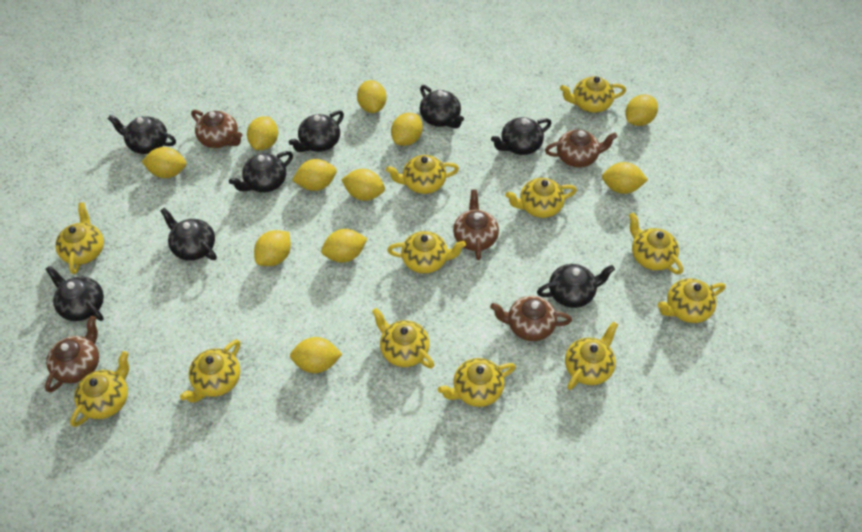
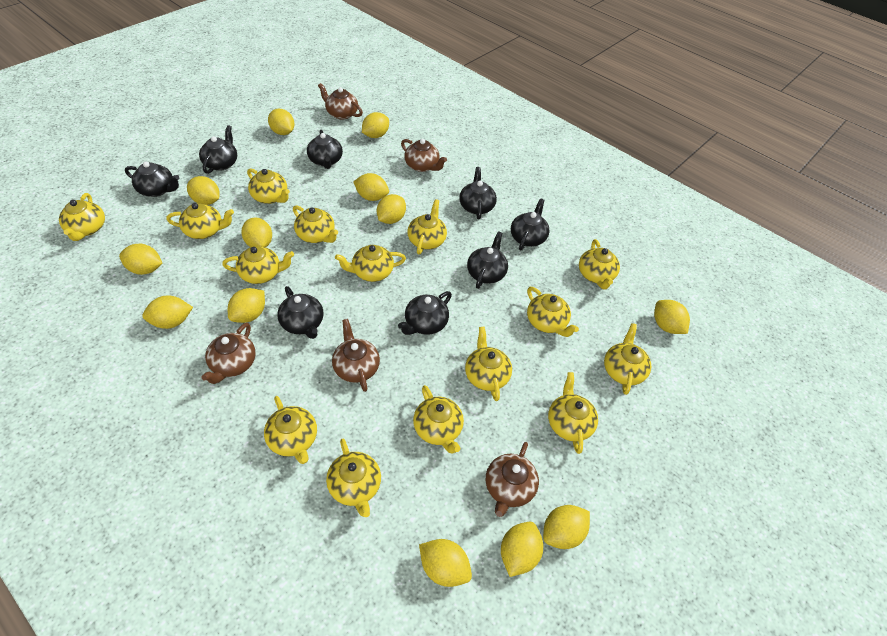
yellow lemon: 11 -> 13
yellow teapot: 12 -> 15

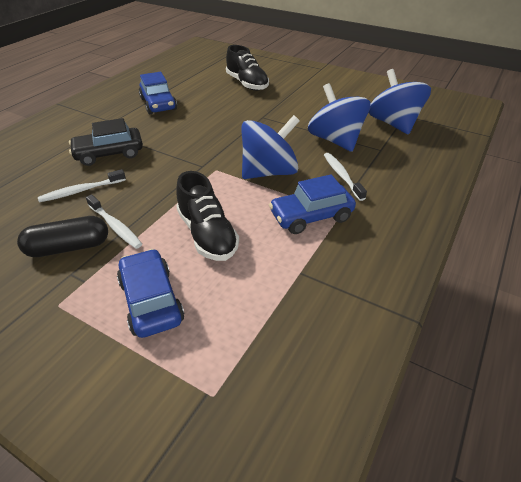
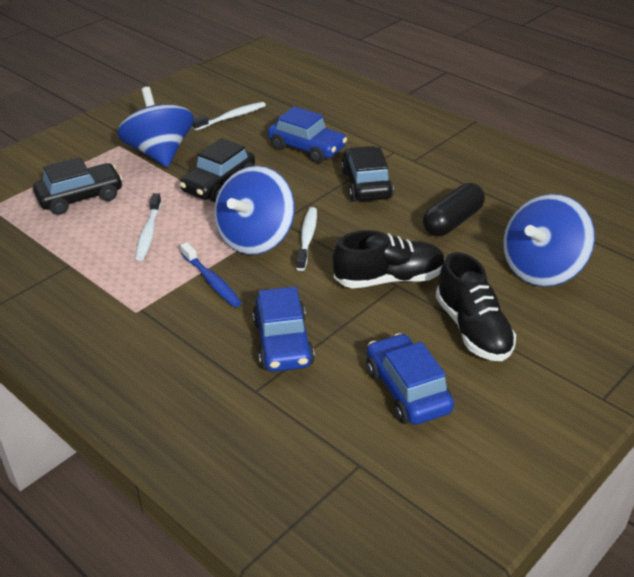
black car: 1 -> 3
blue toothbrush: 0 -> 1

**Exercise directions**
Find the lines above that hold "yellow", then copy each of them.

**Reply**
yellow lemon: 11 -> 13
yellow teapot: 12 -> 15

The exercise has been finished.